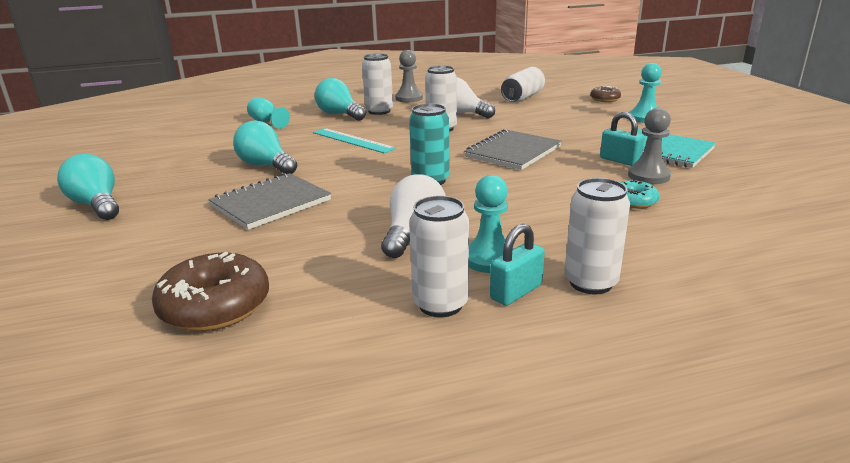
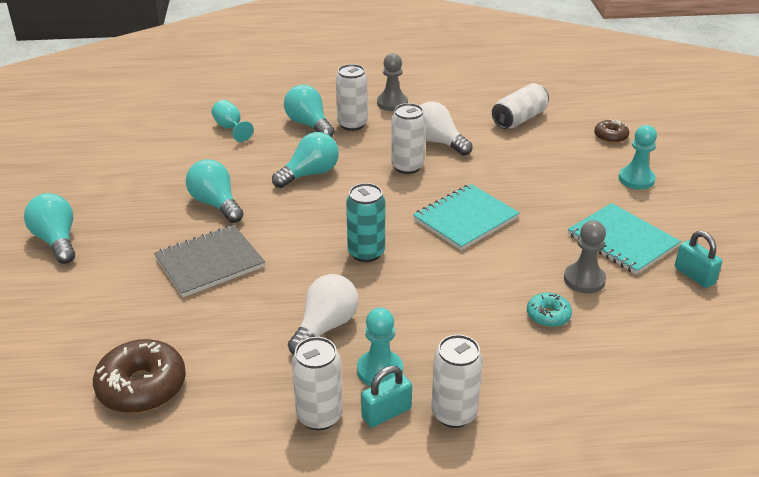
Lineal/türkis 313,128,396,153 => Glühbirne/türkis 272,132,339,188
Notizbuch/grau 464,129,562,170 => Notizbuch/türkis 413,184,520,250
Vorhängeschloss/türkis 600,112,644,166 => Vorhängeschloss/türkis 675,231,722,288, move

YOUR OBJECTIVE
Please print the material exactly as given above, omitting the pictures.

SOLUTION FOR THIS PROBLEM
Lineal/türkis 313,128,396,153 => Glühbirne/türkis 272,132,339,188
Notizbuch/grau 464,129,562,170 => Notizbuch/türkis 413,184,520,250
Vorhängeschloss/türkis 600,112,644,166 => Vorhängeschloss/türkis 675,231,722,288, move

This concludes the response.